▸ TO DO
Restate, in full and unchanged, the entries that follow, but not their pictures.

Extracted records:
────────────────────────────────────────
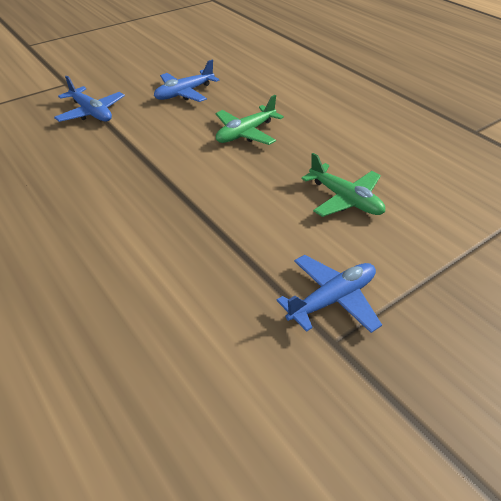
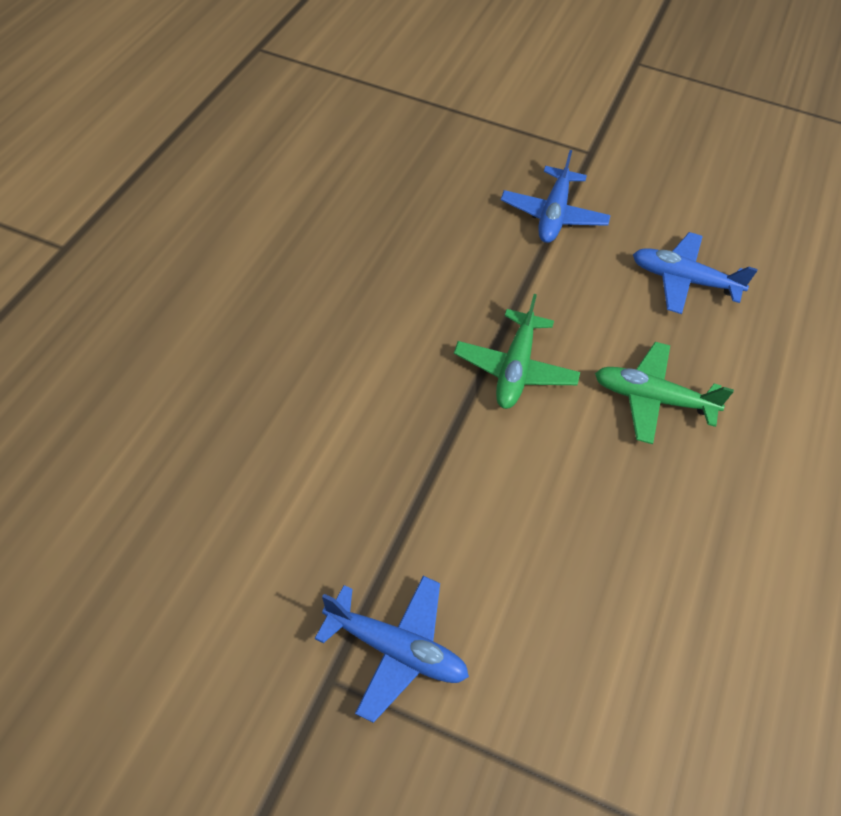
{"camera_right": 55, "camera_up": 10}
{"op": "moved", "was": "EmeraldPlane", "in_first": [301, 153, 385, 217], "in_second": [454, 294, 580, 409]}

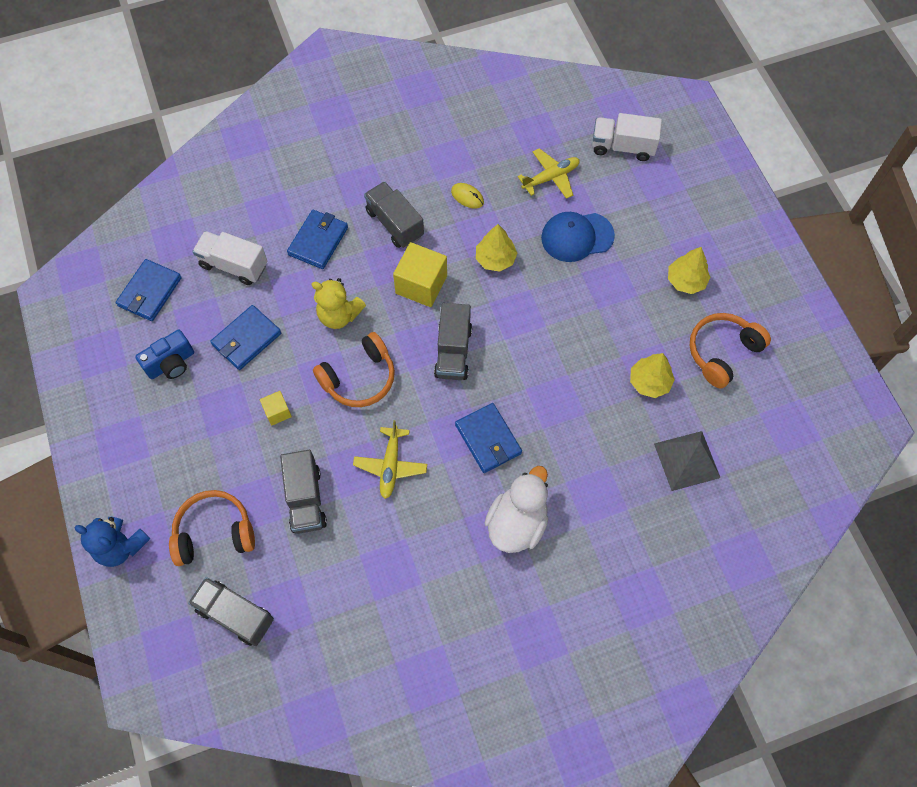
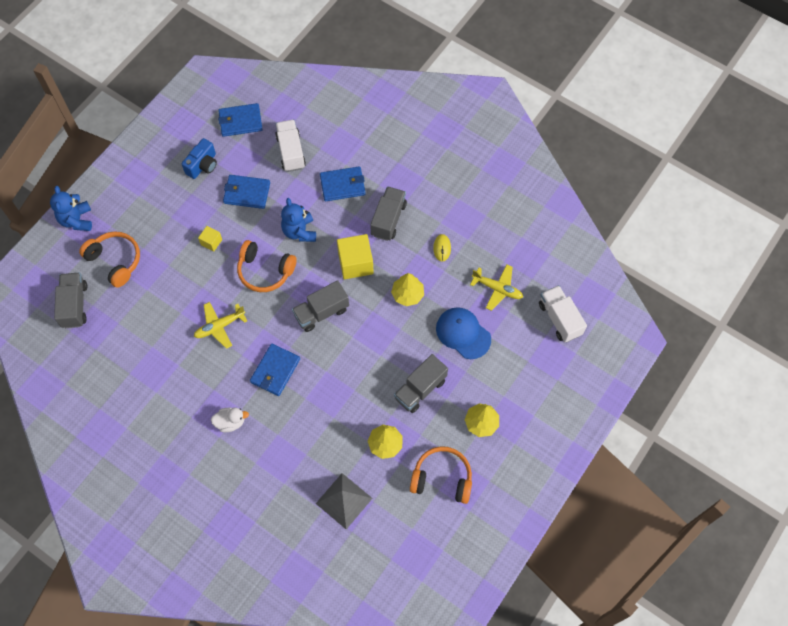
{"camera_right": 55, "camera_up": 0}
{"op": "turned", "was": "RoyalBlueCompactCamera", "in_first": [135, 330, 194, 379], "in_second": [182, 138, 217, 179], "clockwise": -75}
{"op": "resized", "was": "WhiteToyDuck", "in_first": [485, 466, 548, 553], "in_second": [211, 408, 249, 432], "ratio": 0.57}
{"op": "recoloured", "was": "GoldenTeddyBear", "now": "RoyalBlueTeddyBear", "in_first": [312, 278, 366, 329], "in_second": [281, 198, 316, 242]}
{"op": "moved", "was": "AshGreyLorry", "in_first": [280, 450, 327, 534], "in_second": [394, 354, 448, 413]}

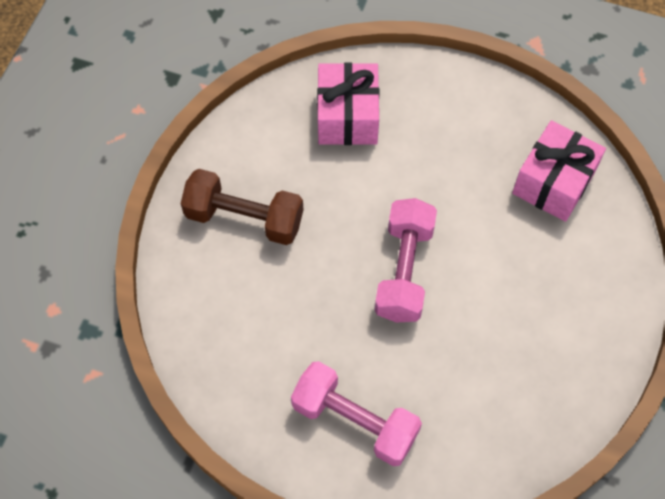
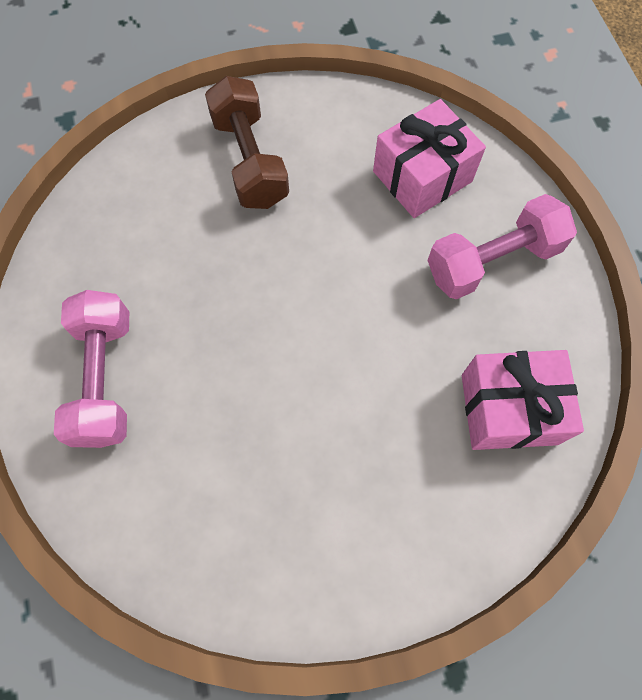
{"camera_right": 55, "camera_up": 5}
{"op": "moved", "was": "RosyFreeWeight", "in_first": [375, 198, 437, 323], "in_second": [427, 194, 577, 300]}

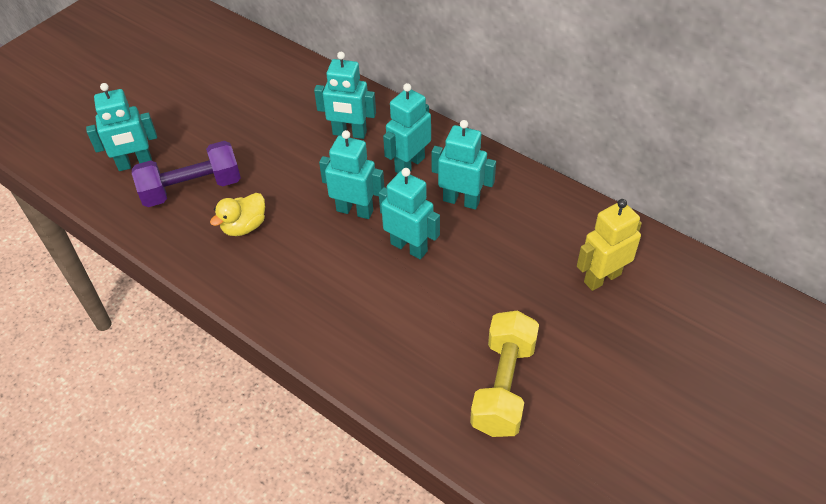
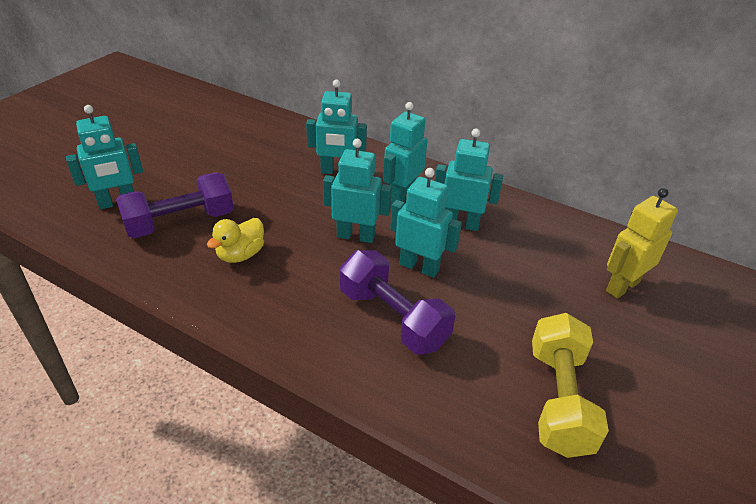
{"camera_right": -10, "camera_up": -10}
{"op": "added", "now": "PurpleFreeWeight", "in_second": [340, 250, 455, 354]}

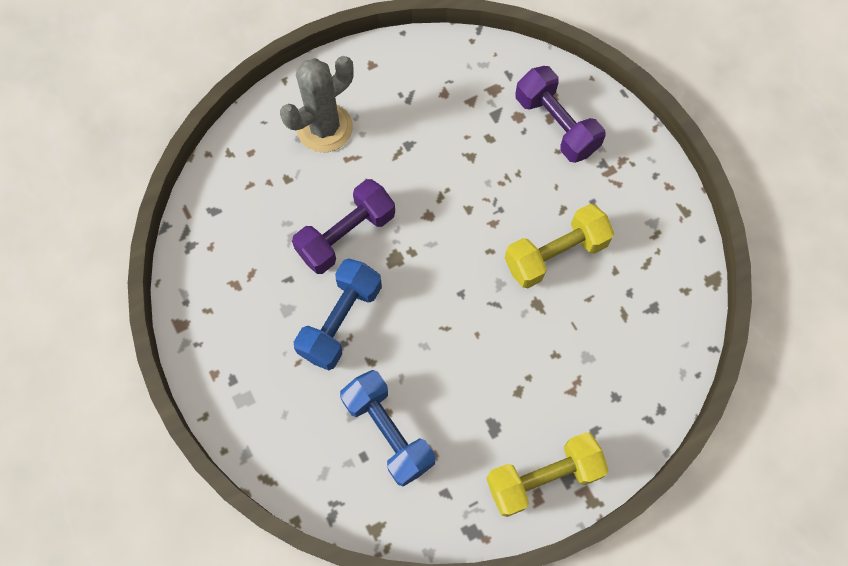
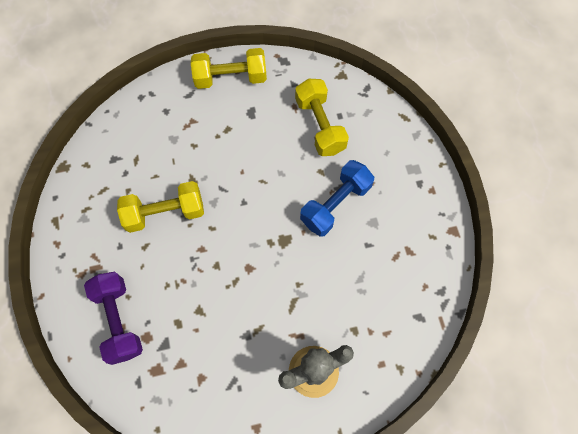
{"camera_right": -165, "camera_up": 0}
{"op": "recoloured", "was": "RoyalBlueFreeWeight", "now": "GoldenFreeWeight", "in_first": [340, 370, 435, 487], "in_second": [295, 79, 349, 156]}
{"op": "removed", "was": "PurpleFreeWeight", "in_first": [292, 179, 395, 274]}

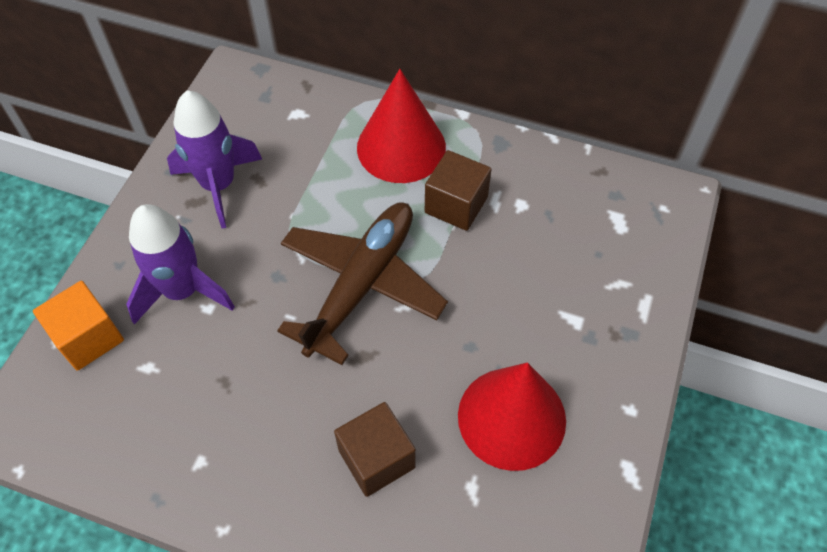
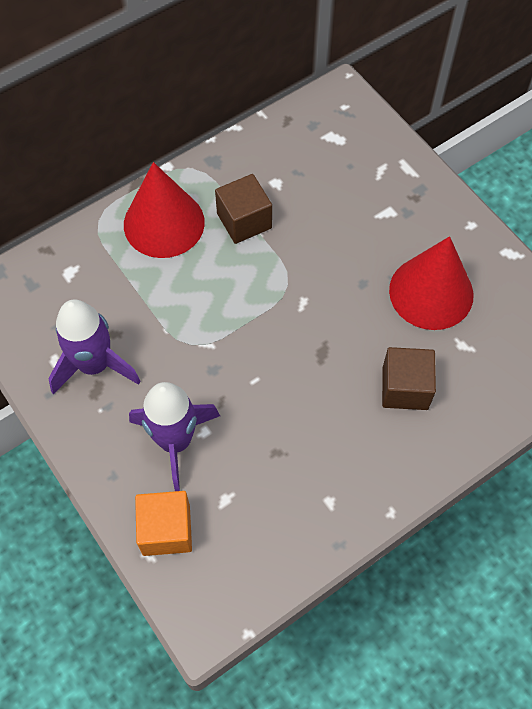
{"camera_right": -55, "camera_up": 5}
{"op": "removed", "was": "BrownPlane", "in_first": [277, 203, 448, 365]}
────────────────────────────────────────
▸ OUTPUT BELOW
{"camera_right": 55, "camera_up": 10}
{"op": "moved", "was": "EmeraldPlane", "in_first": [301, 153, 385, 217], "in_second": [454, 294, 580, 409]}

{"camera_right": 55, "camera_up": 0}
{"op": "turned", "was": "RoyalBlueCompactCamera", "in_first": [135, 330, 194, 379], "in_second": [182, 138, 217, 179], "clockwise": -75}
{"op": "resized", "was": "WhiteToyDuck", "in_first": [485, 466, 548, 553], "in_second": [211, 408, 249, 432], "ratio": 0.57}
{"op": "recoloured", "was": "GoldenTeddyBear", "now": "RoyalBlueTeddyBear", "in_first": [312, 278, 366, 329], "in_second": [281, 198, 316, 242]}
{"op": "moved", "was": "AshGreyLorry", "in_first": [280, 450, 327, 534], "in_second": [394, 354, 448, 413]}

{"camera_right": 55, "camera_up": 5}
{"op": "moved", "was": "RosyFreeWeight", "in_first": [375, 198, 437, 323], "in_second": [427, 194, 577, 300]}

{"camera_right": -10, "camera_up": -10}
{"op": "added", "now": "PurpleFreeWeight", "in_second": [340, 250, 455, 354]}

{"camera_right": -165, "camera_up": 0}
{"op": "recoloured", "was": "RoyalBlueFreeWeight", "now": "GoldenFreeWeight", "in_first": [340, 370, 435, 487], "in_second": [295, 79, 349, 156]}
{"op": "removed", "was": "PurpleFreeWeight", "in_first": [292, 179, 395, 274]}

{"camera_right": -55, "camera_up": 5}
{"op": "removed", "was": "BrownPlane", "in_first": [277, 203, 448, 365]}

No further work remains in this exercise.